◆ **Work item**
Below are the records; retype each one exactly.

□ □ □ □

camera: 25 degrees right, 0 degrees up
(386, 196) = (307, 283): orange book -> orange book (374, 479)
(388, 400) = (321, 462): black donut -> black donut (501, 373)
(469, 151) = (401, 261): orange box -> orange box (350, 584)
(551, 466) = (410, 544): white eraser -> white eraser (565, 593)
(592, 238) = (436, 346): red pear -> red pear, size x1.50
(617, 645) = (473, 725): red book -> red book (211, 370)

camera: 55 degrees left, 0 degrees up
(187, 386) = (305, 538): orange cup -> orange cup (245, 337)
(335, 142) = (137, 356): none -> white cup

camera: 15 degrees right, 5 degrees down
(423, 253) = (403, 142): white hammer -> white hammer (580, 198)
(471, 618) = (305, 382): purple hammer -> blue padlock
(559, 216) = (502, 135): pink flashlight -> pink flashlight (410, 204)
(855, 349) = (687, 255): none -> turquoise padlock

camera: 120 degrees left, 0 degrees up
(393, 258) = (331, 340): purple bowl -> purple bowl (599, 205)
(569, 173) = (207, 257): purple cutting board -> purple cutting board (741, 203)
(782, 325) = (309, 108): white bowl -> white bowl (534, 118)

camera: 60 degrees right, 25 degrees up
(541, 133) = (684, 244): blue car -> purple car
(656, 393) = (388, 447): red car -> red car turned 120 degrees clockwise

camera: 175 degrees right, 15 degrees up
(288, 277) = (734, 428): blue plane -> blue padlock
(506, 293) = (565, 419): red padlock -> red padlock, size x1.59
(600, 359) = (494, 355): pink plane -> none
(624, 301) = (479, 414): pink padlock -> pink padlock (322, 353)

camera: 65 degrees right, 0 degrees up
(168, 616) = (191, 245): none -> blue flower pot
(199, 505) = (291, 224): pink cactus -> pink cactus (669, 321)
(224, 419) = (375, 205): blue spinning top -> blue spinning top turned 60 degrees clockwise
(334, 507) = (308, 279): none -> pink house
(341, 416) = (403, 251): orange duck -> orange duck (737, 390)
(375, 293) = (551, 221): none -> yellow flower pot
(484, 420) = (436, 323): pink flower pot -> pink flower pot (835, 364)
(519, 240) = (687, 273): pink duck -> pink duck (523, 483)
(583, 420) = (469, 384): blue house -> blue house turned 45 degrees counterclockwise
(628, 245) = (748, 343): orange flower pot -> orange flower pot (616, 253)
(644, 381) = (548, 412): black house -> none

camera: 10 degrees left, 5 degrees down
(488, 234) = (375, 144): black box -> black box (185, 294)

□ □ □ □

◆ **Result**
camera: 25 degrees right, 0 degrees up
(386, 196) = (307, 283): orange book -> orange book (374, 479)
(388, 400) = (321, 462): black donut -> black donut (501, 373)
(469, 151) = (401, 261): orange box -> orange box (350, 584)
(551, 466) = (410, 544): white eraser -> white eraser (565, 593)
(592, 238) = (436, 346): red pear -> red pear, size x1.50
(617, 645) = (473, 725): red book -> red book (211, 370)

camera: 55 degrees left, 0 degrees up
(187, 386) = (305, 538): orange cup -> orange cup (245, 337)
(335, 142) = (137, 356): none -> white cup

camera: 15 degrees right, 5 degrees down
(423, 253) = (403, 142): white hammer -> white hammer (580, 198)
(471, 618) = (305, 382): purple hammer -> blue padlock
(559, 216) = (502, 135): pink flashlight -> pink flashlight (410, 204)
(855, 349) = (687, 255): none -> turquoise padlock

camera: 120 degrees left, 0 degrees up
(393, 258) = (331, 340): purple bowl -> purple bowl (599, 205)
(569, 173) = (207, 257): purple cutting board -> purple cutting board (741, 203)
(782, 325) = (309, 108): white bowl -> white bowl (534, 118)

camera: 60 degrees right, 25 degrees up
(541, 133) = (684, 244): blue car -> purple car
(656, 393) = (388, 447): red car -> red car turned 120 degrees clockwise

camera: 175 degrees right, 15 degrees up
(288, 277) = (734, 428): blue plane -> blue padlock
(506, 293) = (565, 419): red padlock -> red padlock, size x1.59
(600, 359) = (494, 355): pink plane -> none
(624, 301) = (479, 414): pink padlock -> pink padlock (322, 353)

camera: 65 degrees right, 0 degrees up
(168, 616) = (191, 245): none -> blue flower pot
(199, 505) = (291, 224): pink cactus -> pink cactus (669, 321)
(224, 419) = (375, 205): blue spinning top -> blue spinning top turned 60 degrees clockwise
(334, 507) = (308, 279): none -> pink house
(341, 416) = (403, 251): orange duck -> orange duck (737, 390)
(375, 293) = (551, 221): none -> yellow flower pot
(484, 420) = (436, 323): pink flower pot -> pink flower pot (835, 364)
(519, 240) = (687, 273): pink duck -> pink duck (523, 483)
(583, 420) = (469, 384): blue house -> blue house turned 45 degrees counterclockwise
(628, 245) = (748, 343): orange flower pot -> orange flower pot (616, 253)
(644, 381) = (548, 412): black house -> none

camera: 10 degrees left, 5 degrees down
(488, 234) = (375, 144): black box -> black box (185, 294)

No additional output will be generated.